*Problem*.
Copy every line from the records below that carries the word "none".

(Version comparison data)
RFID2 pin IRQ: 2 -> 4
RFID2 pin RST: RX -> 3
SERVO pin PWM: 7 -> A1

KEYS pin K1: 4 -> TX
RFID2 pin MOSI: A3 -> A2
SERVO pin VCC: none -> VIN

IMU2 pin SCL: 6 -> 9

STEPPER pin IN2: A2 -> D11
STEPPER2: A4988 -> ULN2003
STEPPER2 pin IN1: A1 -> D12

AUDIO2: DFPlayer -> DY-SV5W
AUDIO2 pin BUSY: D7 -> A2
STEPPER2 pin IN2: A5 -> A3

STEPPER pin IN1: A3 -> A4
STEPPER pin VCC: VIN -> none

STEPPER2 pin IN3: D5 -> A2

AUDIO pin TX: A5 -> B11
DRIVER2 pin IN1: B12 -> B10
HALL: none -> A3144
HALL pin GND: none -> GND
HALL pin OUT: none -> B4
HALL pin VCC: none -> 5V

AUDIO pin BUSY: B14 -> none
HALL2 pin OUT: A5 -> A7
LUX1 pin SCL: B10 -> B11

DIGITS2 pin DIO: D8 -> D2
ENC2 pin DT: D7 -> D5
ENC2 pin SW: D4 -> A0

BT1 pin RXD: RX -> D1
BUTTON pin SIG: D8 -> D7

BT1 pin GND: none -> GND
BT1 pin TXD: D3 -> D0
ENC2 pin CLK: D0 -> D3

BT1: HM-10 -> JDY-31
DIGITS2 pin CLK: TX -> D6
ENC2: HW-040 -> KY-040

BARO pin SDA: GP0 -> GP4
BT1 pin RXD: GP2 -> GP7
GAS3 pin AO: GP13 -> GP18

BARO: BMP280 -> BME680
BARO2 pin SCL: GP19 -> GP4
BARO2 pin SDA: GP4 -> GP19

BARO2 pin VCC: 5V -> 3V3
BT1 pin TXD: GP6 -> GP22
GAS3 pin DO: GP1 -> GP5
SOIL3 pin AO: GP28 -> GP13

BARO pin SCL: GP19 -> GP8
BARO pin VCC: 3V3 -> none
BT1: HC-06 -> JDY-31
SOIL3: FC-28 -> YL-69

*Reply to the exercise*.
SERVO pin VCC: none -> VIN
STEPPER pin VCC: VIN -> none
HALL: none -> A3144
HALL pin GND: none -> GND
HALL pin OUT: none -> B4
HALL pin VCC: none -> 5V
AUDIO pin BUSY: B14 -> none
BT1 pin GND: none -> GND
BARO pin VCC: 3V3 -> none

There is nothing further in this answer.